** ENTRADAS DE DATOS **

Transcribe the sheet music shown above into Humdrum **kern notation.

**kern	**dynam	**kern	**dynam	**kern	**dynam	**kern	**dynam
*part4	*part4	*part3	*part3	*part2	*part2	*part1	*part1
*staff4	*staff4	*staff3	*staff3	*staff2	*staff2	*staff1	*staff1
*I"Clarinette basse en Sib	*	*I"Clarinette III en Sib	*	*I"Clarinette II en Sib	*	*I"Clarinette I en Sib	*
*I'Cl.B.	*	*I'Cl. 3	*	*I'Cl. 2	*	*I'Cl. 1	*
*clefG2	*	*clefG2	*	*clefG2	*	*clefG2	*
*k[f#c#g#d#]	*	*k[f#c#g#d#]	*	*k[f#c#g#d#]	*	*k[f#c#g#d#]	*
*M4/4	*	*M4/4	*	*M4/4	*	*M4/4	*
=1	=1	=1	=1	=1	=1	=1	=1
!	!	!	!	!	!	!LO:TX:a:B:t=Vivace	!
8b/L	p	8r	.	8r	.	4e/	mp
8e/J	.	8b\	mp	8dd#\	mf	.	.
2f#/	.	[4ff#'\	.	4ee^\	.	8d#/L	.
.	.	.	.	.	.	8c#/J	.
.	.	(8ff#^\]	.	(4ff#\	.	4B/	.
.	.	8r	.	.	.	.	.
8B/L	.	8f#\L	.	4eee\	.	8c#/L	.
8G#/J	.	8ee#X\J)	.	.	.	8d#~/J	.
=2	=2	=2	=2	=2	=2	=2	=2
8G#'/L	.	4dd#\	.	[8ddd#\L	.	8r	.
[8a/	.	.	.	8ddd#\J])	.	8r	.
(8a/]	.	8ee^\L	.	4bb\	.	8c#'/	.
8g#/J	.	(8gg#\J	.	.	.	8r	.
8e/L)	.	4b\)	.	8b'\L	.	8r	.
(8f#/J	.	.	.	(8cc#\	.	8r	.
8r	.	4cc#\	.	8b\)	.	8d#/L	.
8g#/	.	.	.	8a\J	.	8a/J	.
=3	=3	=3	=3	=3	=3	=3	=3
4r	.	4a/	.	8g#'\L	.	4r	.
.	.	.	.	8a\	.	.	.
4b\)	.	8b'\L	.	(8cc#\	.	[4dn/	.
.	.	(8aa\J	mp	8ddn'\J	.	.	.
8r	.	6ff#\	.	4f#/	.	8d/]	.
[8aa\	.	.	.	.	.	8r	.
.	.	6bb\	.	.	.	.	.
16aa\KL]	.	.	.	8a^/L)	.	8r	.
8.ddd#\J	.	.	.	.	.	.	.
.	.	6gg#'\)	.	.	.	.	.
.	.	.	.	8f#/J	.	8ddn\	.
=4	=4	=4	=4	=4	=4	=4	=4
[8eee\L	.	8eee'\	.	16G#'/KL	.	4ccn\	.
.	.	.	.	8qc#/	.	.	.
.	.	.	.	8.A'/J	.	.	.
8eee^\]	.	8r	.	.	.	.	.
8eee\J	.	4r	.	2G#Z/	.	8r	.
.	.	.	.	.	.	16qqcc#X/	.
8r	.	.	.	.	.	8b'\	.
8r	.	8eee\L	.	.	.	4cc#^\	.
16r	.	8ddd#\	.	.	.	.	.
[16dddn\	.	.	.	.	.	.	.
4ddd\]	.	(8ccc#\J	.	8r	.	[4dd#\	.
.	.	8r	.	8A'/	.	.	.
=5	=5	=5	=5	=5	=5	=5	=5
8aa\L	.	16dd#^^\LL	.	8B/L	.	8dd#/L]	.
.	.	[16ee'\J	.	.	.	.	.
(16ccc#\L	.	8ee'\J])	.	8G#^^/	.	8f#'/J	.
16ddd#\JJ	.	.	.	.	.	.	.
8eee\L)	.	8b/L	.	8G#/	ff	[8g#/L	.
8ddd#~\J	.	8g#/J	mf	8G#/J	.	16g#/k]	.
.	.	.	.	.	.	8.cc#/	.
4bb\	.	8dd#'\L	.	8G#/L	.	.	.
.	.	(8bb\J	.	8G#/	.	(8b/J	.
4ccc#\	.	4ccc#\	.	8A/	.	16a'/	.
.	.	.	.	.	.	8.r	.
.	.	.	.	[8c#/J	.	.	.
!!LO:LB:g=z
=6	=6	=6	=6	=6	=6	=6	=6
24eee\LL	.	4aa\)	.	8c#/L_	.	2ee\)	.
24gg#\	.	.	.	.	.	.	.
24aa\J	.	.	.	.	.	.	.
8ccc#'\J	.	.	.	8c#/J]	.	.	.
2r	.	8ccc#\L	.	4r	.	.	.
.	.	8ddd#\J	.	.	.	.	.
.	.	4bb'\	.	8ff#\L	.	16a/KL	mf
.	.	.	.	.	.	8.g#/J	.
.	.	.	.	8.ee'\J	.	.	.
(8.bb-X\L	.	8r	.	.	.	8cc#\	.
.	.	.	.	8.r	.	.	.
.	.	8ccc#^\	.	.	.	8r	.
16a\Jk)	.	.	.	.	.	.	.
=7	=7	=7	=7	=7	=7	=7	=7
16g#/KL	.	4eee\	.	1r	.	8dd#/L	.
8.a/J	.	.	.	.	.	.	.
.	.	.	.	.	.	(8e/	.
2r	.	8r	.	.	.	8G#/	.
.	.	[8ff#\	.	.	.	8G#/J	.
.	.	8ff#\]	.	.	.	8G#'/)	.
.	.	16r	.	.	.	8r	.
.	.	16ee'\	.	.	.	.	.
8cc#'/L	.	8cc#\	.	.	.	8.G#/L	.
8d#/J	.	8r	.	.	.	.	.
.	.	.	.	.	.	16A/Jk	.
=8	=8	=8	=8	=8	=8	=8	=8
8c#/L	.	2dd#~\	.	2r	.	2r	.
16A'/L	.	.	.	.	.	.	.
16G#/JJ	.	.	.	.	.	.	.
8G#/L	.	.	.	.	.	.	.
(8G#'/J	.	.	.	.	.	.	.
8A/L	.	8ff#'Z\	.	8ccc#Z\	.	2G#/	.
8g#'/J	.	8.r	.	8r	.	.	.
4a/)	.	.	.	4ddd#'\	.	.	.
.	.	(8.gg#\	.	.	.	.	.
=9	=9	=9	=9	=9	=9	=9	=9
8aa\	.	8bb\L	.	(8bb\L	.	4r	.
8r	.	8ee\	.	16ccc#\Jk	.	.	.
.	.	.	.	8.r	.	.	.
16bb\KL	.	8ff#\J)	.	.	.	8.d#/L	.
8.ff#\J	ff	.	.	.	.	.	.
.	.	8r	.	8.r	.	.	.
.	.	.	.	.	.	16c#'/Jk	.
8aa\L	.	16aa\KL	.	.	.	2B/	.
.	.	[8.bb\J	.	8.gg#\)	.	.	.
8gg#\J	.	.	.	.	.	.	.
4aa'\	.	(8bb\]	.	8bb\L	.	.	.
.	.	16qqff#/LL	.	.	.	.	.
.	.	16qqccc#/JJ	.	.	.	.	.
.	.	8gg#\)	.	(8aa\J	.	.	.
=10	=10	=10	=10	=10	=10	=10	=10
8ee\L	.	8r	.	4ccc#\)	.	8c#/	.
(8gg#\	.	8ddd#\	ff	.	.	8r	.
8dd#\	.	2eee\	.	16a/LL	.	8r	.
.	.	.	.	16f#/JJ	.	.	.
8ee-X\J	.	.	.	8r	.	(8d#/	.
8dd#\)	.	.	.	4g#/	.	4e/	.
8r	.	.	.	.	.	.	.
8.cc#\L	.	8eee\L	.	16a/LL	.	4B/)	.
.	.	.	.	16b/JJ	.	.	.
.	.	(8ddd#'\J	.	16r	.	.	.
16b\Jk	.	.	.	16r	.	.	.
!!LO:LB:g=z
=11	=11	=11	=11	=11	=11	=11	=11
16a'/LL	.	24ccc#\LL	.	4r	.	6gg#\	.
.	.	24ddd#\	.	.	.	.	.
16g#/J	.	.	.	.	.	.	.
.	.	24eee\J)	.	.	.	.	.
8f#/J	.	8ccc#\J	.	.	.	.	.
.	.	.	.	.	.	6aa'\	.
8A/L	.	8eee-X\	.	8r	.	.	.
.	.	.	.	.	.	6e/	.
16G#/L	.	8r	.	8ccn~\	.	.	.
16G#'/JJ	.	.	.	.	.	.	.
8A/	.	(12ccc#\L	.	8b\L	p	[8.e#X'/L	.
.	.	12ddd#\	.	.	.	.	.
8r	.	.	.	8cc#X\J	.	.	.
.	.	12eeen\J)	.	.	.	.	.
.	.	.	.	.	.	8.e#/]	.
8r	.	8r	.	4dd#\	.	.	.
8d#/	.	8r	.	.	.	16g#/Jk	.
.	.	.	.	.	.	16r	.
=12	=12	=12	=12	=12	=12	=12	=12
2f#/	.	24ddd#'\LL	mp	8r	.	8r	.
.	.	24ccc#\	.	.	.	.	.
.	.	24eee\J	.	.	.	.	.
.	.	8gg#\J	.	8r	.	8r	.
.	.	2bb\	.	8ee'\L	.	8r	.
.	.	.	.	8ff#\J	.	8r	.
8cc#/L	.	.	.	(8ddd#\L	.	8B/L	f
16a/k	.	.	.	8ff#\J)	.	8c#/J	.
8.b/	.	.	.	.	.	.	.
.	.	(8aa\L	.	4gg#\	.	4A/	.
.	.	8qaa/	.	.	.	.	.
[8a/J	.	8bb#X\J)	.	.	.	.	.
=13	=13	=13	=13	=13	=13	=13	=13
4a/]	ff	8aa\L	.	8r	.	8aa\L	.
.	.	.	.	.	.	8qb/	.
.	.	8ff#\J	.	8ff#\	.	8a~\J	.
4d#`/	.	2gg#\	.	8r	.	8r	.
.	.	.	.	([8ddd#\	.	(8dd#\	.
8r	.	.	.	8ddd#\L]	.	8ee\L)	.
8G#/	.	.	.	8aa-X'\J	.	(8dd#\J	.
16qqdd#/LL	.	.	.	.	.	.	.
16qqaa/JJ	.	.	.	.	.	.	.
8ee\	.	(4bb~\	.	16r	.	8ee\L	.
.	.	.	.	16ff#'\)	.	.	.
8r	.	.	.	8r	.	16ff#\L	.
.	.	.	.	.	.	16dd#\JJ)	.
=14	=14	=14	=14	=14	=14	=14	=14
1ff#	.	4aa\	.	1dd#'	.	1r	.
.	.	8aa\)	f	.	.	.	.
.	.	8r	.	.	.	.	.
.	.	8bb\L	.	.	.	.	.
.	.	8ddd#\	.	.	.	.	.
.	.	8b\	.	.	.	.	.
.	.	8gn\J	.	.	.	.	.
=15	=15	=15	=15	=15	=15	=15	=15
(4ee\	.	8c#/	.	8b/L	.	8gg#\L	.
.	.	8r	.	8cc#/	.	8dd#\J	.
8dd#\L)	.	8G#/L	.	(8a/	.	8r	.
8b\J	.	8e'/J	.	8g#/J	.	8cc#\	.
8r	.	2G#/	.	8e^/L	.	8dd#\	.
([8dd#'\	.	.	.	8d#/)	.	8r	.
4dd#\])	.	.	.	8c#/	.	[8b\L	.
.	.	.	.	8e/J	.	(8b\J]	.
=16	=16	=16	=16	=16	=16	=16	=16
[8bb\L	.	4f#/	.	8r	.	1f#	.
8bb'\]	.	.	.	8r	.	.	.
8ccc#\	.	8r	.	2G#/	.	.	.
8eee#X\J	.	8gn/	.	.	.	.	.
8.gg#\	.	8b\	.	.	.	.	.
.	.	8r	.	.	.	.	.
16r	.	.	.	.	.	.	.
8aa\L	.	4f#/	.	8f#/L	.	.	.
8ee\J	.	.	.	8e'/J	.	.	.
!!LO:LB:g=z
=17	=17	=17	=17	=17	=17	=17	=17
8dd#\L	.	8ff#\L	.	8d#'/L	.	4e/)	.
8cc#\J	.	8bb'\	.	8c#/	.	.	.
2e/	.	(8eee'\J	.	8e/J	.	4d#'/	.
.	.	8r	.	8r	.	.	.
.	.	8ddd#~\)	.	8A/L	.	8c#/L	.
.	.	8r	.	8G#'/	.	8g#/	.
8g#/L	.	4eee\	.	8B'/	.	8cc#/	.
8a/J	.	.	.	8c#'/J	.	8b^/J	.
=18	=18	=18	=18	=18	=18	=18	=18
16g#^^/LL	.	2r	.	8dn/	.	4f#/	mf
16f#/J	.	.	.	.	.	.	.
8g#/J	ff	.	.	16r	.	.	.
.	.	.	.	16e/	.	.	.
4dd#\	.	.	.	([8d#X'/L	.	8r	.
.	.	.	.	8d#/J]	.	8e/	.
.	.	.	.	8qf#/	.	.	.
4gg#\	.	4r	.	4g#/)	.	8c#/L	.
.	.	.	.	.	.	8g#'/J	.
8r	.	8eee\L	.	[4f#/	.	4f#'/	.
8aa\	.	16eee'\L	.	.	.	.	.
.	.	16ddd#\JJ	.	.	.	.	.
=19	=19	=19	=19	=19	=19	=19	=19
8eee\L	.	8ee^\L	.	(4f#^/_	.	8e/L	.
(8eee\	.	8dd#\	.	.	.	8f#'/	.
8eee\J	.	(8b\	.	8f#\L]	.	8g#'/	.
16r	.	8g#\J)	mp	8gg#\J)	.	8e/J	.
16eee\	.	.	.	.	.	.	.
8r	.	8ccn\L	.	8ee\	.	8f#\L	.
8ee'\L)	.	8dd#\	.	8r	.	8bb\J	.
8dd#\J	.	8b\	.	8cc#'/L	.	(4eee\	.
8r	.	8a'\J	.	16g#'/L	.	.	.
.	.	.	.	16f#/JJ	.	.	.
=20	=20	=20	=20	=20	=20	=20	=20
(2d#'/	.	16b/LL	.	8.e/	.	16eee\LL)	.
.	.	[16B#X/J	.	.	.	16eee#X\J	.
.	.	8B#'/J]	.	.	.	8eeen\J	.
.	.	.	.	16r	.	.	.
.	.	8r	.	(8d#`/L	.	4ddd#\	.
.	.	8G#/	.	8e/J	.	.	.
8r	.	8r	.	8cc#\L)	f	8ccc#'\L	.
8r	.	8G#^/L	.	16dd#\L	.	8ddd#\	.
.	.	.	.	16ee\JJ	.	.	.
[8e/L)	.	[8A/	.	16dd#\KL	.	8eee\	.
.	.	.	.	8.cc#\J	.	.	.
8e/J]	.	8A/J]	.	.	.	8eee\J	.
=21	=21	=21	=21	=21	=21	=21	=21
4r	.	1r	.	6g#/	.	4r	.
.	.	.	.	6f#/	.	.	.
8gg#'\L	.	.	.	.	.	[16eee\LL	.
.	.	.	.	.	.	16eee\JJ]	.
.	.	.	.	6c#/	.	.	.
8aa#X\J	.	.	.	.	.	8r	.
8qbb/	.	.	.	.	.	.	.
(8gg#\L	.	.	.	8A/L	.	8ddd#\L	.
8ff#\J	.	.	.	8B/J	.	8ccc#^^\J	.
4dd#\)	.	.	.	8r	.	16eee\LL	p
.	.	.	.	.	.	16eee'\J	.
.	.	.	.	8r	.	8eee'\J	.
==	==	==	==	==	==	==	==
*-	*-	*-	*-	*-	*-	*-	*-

** CONSIGNA **
Cuenta las líneas de los ítems que contienen la palabra "kern", teniendo en cuenta las mayúsculas y minúsculas. Responde solo con el número.

** RESPUESTA AL EJERCICIO **
2